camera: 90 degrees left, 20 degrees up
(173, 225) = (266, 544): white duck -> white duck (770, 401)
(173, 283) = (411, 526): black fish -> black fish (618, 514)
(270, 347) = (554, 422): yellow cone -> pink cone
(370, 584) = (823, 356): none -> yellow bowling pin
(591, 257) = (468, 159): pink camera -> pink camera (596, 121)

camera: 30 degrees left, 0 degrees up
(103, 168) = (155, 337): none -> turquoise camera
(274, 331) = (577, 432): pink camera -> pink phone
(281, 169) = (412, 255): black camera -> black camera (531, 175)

^^^^

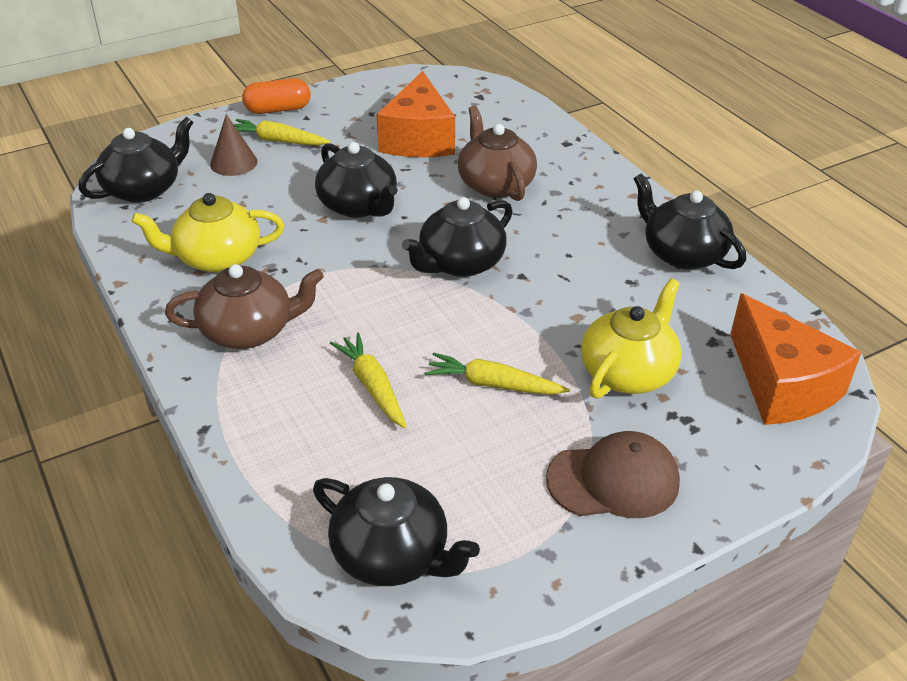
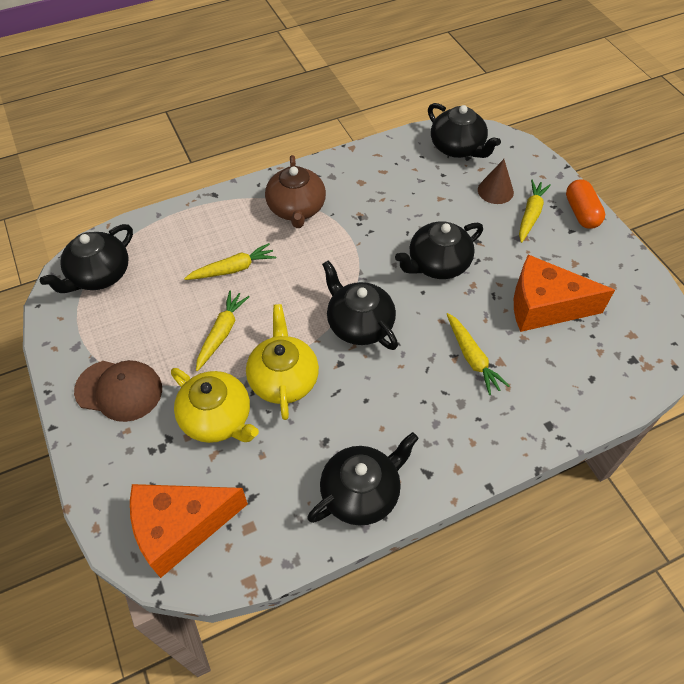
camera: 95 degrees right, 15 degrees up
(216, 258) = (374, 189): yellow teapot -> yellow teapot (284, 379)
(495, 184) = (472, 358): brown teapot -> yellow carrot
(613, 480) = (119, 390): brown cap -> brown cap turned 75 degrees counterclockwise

^^^^

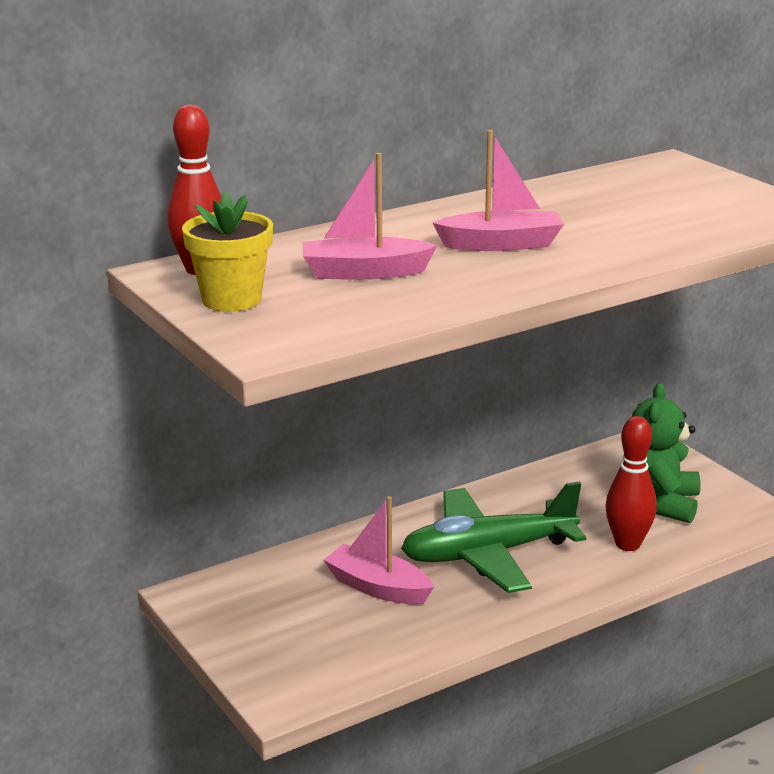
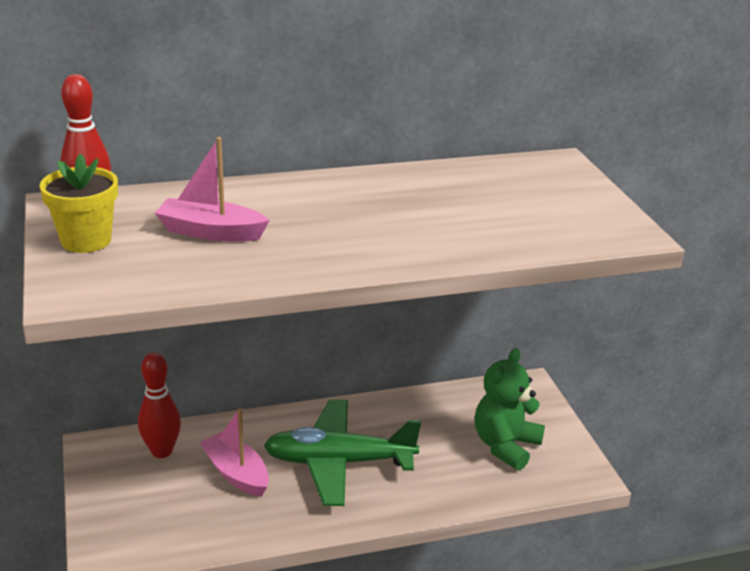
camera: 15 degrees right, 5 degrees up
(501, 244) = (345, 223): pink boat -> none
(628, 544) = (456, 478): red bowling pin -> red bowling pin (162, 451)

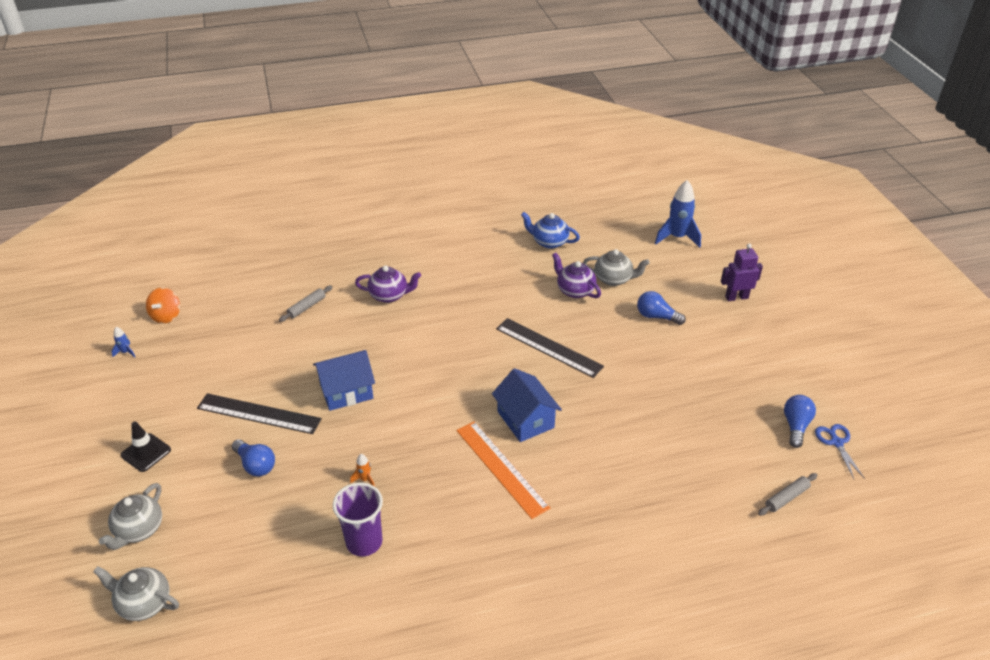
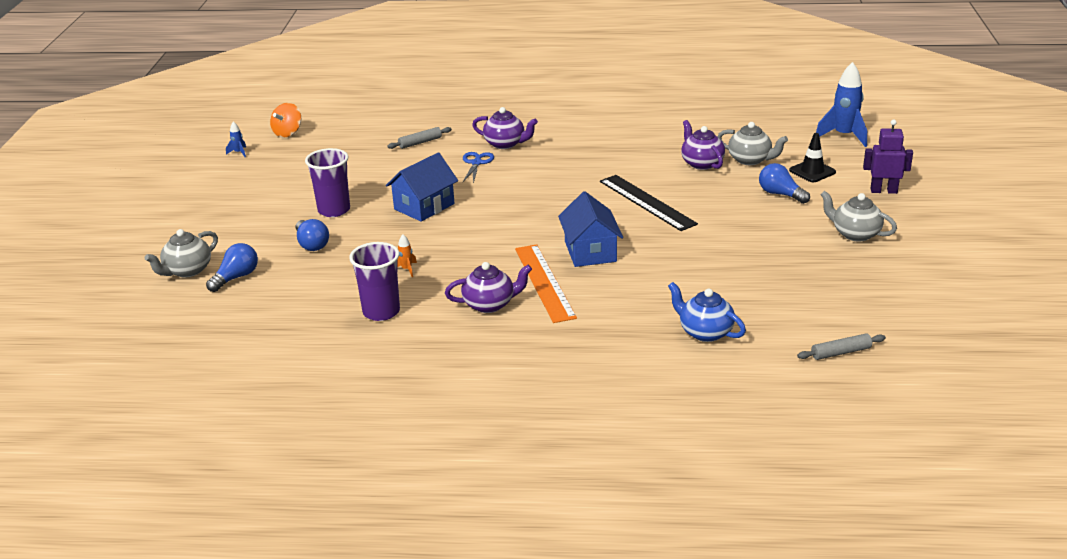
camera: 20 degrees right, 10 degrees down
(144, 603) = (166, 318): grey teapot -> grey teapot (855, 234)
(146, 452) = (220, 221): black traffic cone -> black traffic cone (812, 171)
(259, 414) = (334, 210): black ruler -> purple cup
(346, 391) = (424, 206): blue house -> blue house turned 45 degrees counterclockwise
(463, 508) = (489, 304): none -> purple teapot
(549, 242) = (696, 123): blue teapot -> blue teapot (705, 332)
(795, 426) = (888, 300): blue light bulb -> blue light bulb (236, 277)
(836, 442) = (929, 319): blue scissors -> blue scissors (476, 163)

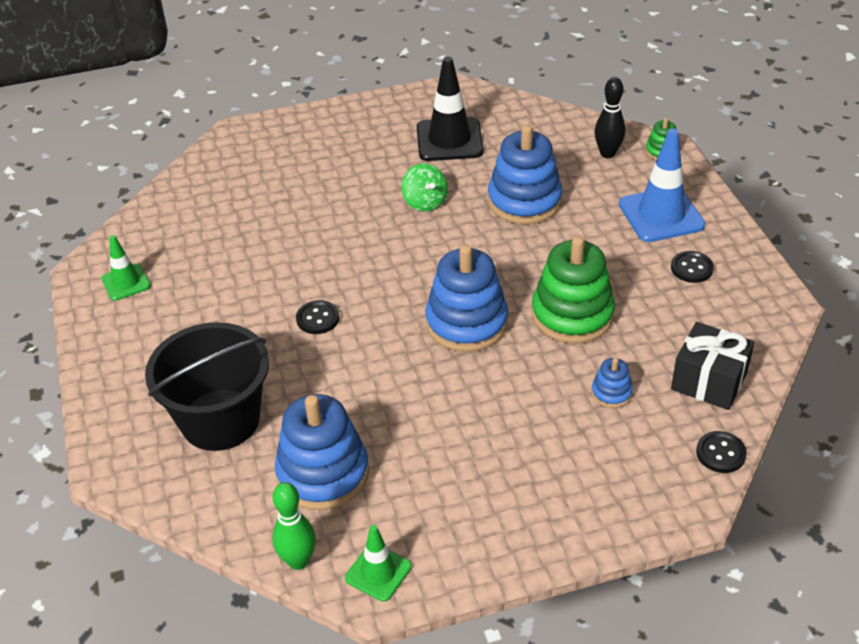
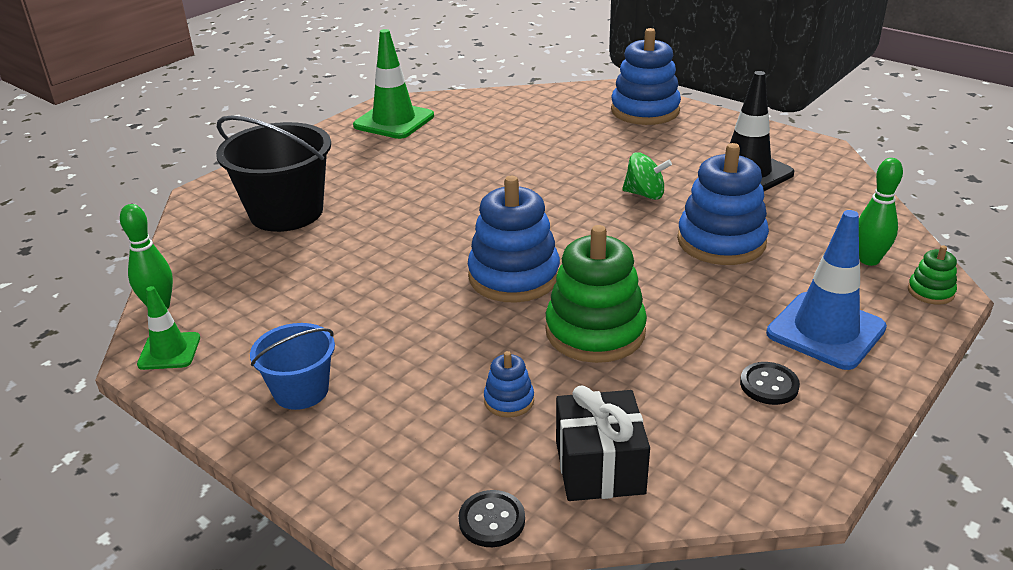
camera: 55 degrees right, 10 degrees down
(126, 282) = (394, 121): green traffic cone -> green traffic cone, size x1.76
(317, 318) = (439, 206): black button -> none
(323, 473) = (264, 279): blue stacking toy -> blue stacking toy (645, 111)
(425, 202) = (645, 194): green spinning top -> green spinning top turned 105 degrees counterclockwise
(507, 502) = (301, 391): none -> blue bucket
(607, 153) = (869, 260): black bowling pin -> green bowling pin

^^^^

EXERCISE OBJECTIVE |
In the listing above, locate the line containing "camera: 55 degrees right, 10 degrees down" and the line containing "(607, 153) = (869, 260): black". Extract those two lines and every line between them, exactly as written, and only those.

SOLVED EXERCISE |
camera: 55 degrees right, 10 degrees down
(126, 282) = (394, 121): green traffic cone -> green traffic cone, size x1.76
(317, 318) = (439, 206): black button -> none
(323, 473) = (264, 279): blue stacking toy -> blue stacking toy (645, 111)
(425, 202) = (645, 194): green spinning top -> green spinning top turned 105 degrees counterclockwise
(507, 502) = (301, 391): none -> blue bucket
(607, 153) = (869, 260): black bowling pin -> green bowling pin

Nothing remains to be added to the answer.